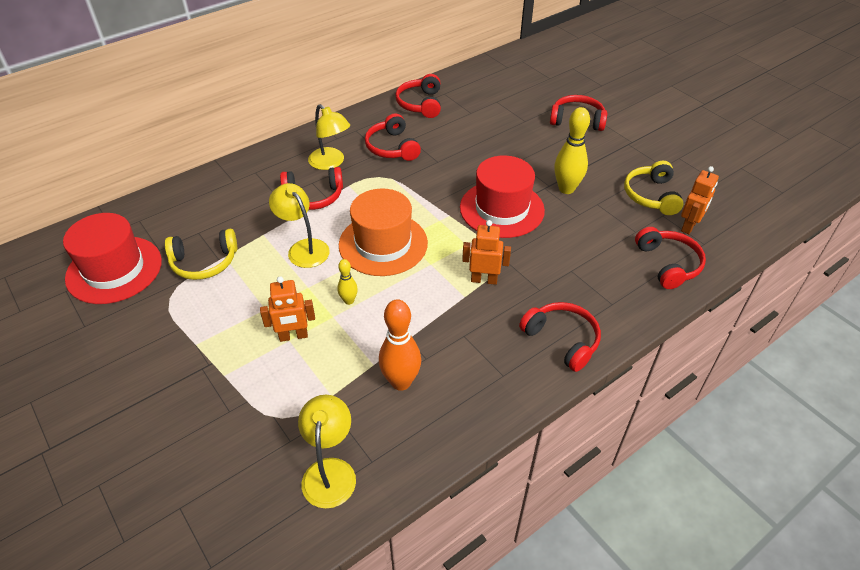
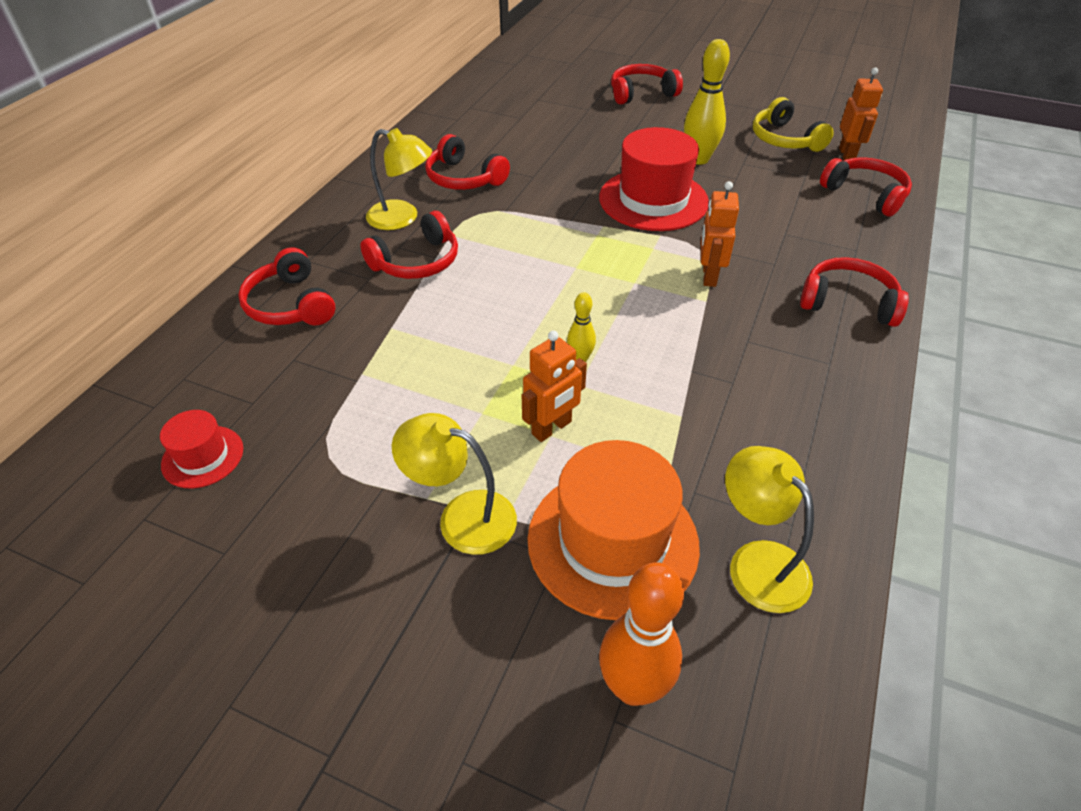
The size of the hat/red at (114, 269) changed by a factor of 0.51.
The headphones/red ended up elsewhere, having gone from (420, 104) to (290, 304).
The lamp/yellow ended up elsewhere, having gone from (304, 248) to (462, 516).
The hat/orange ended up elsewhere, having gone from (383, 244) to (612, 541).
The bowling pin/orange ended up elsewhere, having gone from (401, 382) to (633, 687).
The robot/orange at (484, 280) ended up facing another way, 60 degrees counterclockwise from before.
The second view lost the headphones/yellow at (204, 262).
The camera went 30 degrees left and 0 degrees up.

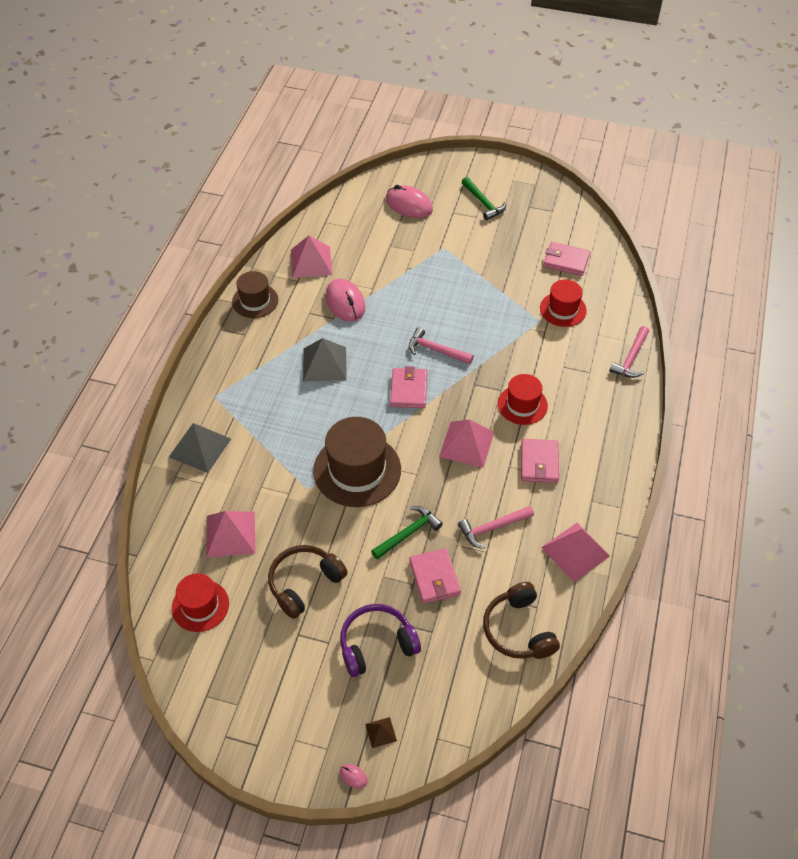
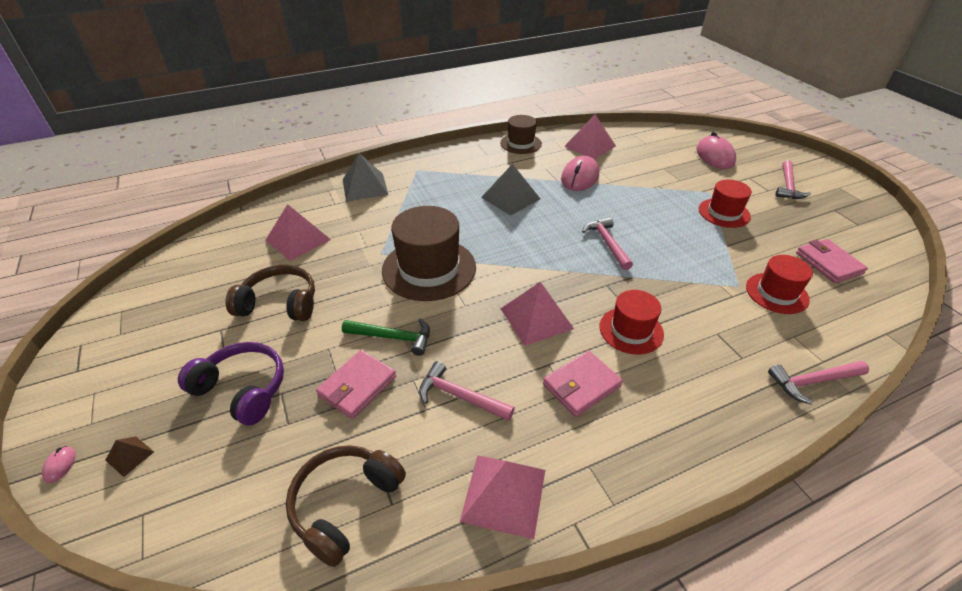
The hat/red ended up elsewhere, having gone from (200, 606) to (724, 213).
What was the hammer/green at (483, 203) turned into the hammer/pink at (788, 186).
The second view lost the wallet/pink at (408, 390).
The camera went 50 degrees right and 10 degrees down.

┄┄┄┄┄┄┄┄┄┄

◆ **What you should do**
Above this instruction are the records; retype exactly the lines from the one containing "The headphones/red ended" up to and including the one containing "The second view lost the headphones/yellow".

◆ **Exercise solution**
The headphones/red ended up elsewhere, having gone from (420, 104) to (290, 304).
The lamp/yellow ended up elsewhere, having gone from (304, 248) to (462, 516).
The hat/orange ended up elsewhere, having gone from (383, 244) to (612, 541).
The bowling pin/orange ended up elsewhere, having gone from (401, 382) to (633, 687).
The robot/orange at (484, 280) ended up facing another way, 60 degrees counterclockwise from before.
The second view lost the headphones/yellow at (204, 262).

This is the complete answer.